• About this exercise:
Reproduce exactly the lines from the one containing "cyan square: (14, 65) -> (28, 79), moved" through the last line of the records below, both included. Leave out any pictures.

(Source data)

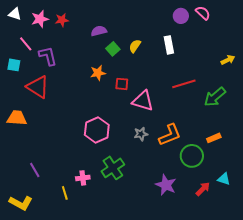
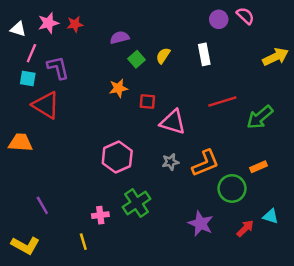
white triangle: (15, 14) -> (18, 29), moved
pink line: (26, 44) -> (31, 53), turned 63
yellow arrow: (228, 60) -> (275, 57), moved, size x1.5
cyan square: (14, 65) -> (28, 79), moved
yellow line: (65, 193) -> (83, 242), moved

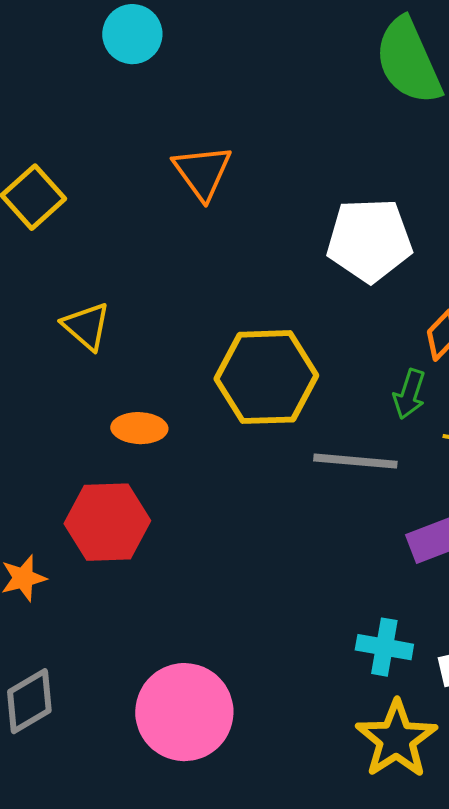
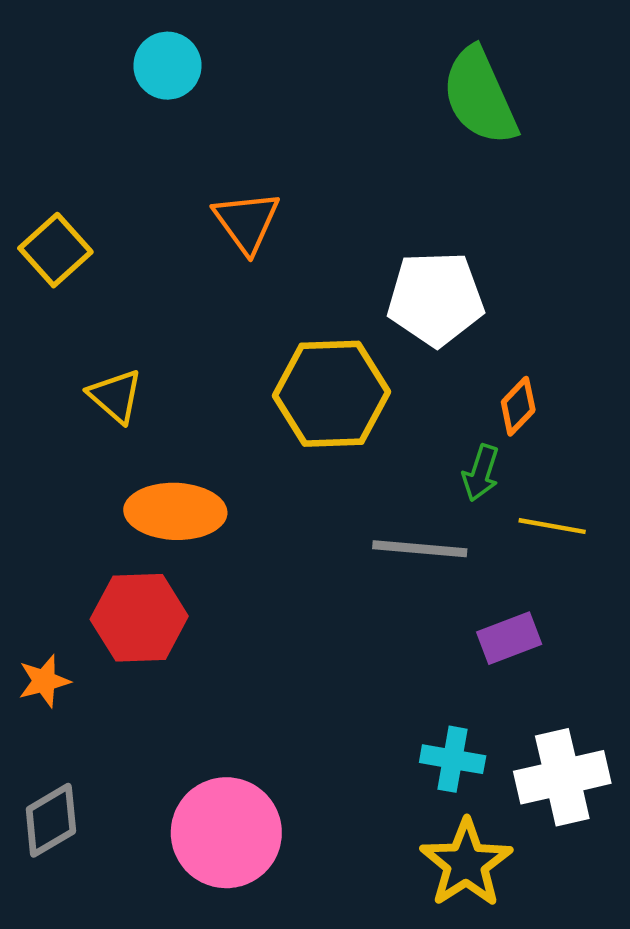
yellow hexagon: (266, 377) -> (331, 394), moved
orange ellipse: (139, 428) -> (175, 511), size x1.6

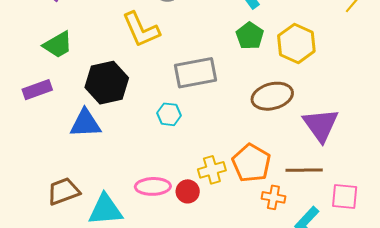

(End Source data)

• Output of the task:
cyan square: (14, 65) -> (28, 79), moved
yellow line: (65, 193) -> (83, 242), moved

yellow hexagon: (266, 377) -> (331, 394), moved
orange ellipse: (139, 428) -> (175, 511), size x1.6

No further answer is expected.